# Object correspondence data
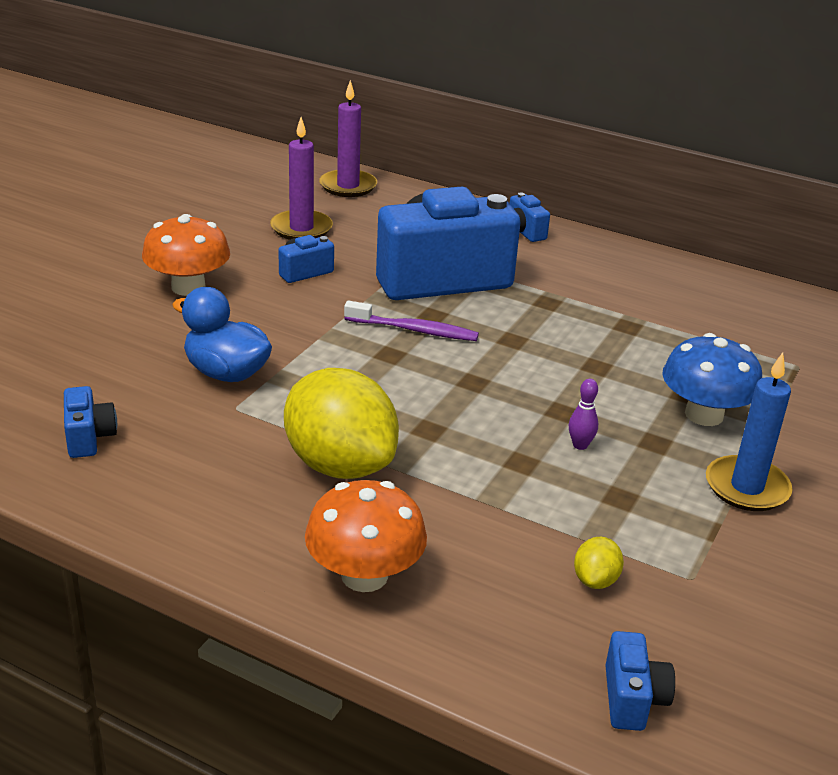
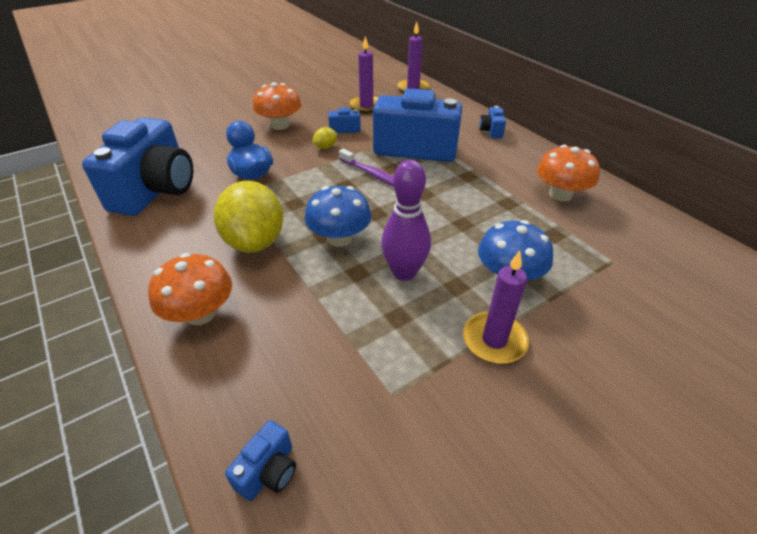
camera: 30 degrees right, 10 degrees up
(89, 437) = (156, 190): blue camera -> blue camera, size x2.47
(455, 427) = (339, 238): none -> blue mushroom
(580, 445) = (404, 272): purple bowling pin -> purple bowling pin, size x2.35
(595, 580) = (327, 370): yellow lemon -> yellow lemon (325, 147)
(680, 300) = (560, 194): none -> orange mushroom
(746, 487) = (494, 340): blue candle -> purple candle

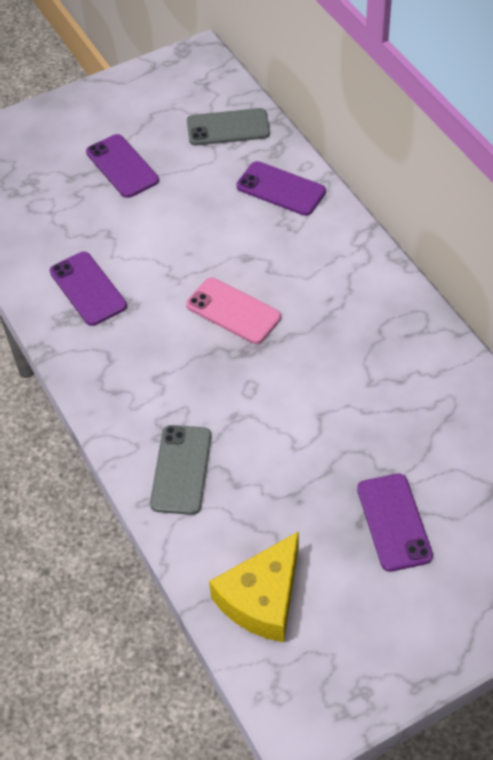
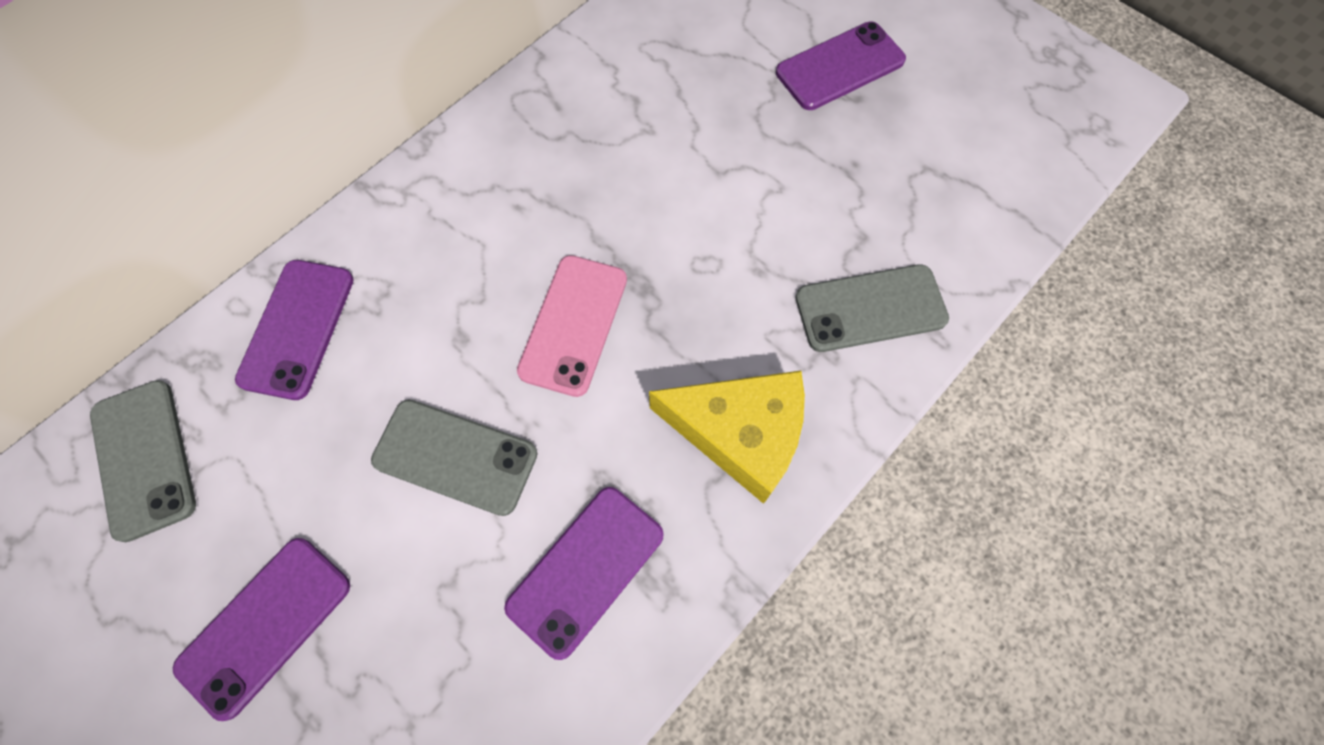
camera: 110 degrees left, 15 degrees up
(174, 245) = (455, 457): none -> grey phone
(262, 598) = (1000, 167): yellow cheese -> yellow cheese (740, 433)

# Exercise goal
The lines to copy begin with the one containing "(680, 300) = (560, 194): none" and end with the last line of the entries above; copy them exactly, minus the pictures.

# Answer to this exercise
(680, 300) = (560, 194): none -> orange mushroom
(746, 487) = (494, 340): blue candle -> purple candle

camera: 110 degrees left, 15 degrees up
(174, 245) = (455, 457): none -> grey phone
(262, 598) = (1000, 167): yellow cheese -> yellow cheese (740, 433)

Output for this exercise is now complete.